Input material =>
==============================

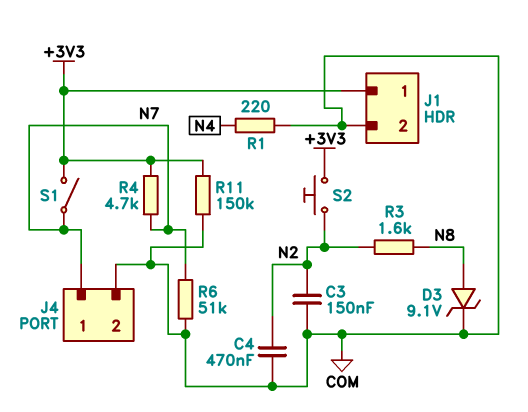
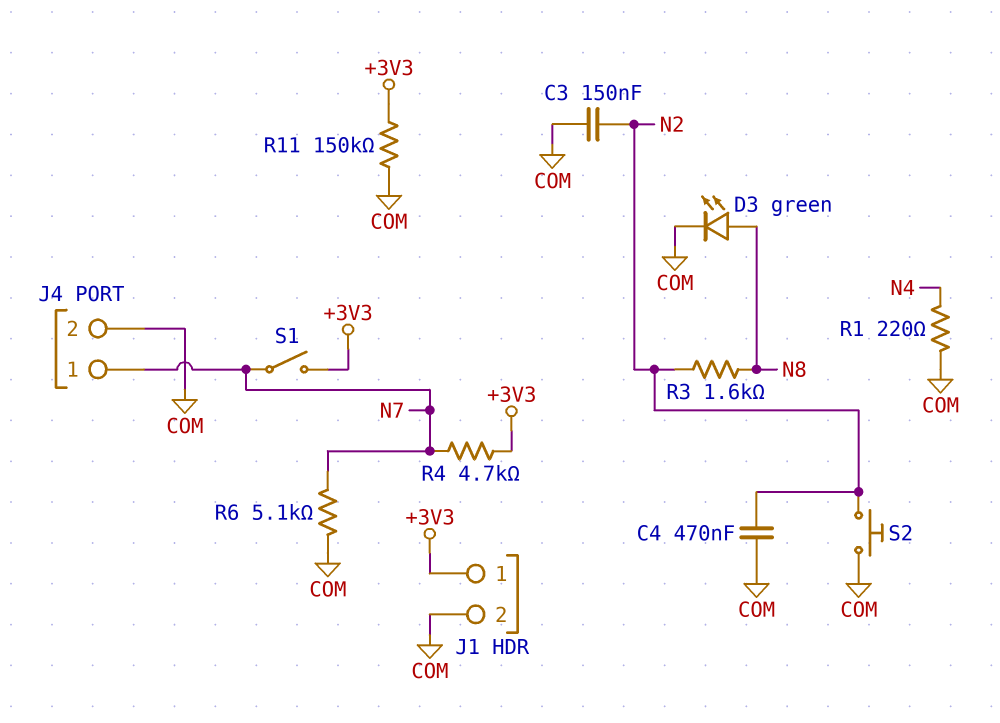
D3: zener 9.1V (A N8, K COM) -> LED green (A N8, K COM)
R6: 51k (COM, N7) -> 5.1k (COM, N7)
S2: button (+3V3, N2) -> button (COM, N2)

==============================

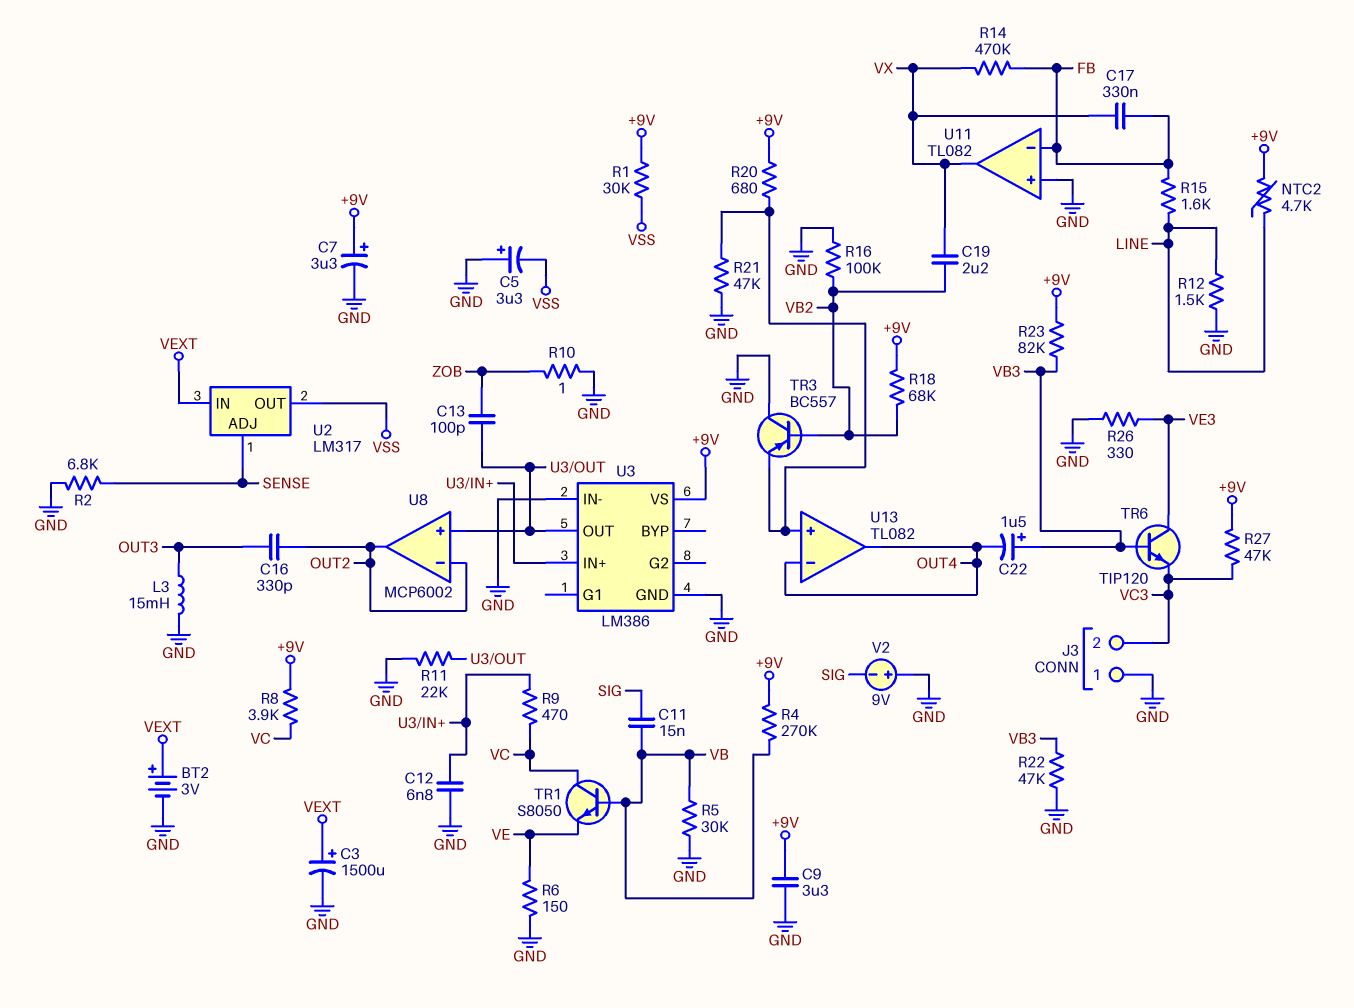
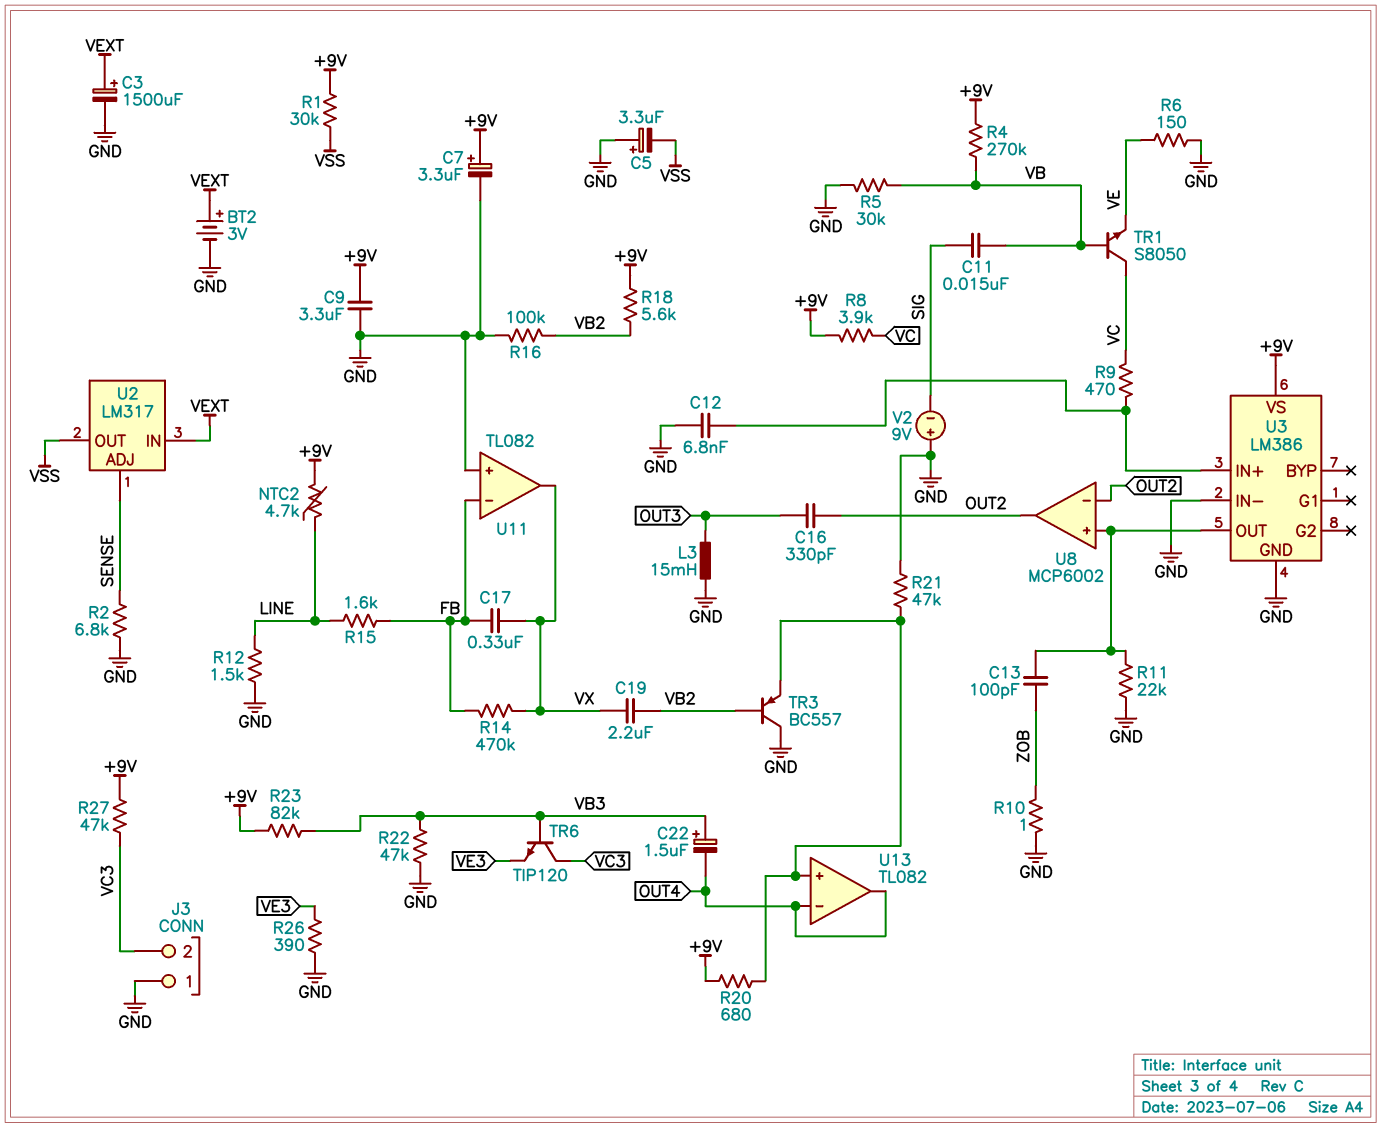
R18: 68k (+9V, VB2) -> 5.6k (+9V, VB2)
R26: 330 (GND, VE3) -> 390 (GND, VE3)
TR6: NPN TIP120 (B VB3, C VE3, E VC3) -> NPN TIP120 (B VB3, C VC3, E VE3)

==============================

To do => Could you return exactly the lines above from the line with "D3: zener 9.1V" to the line with "S2: button (+3V3, N2) -> button (COM, N2)", both included, and nothing else?

Your solution =>
D3: zener 9.1V (A N8, K COM) -> LED green (A N8, K COM)
R6: 51k (COM, N7) -> 5.1k (COM, N7)
S2: button (+3V3, N2) -> button (COM, N2)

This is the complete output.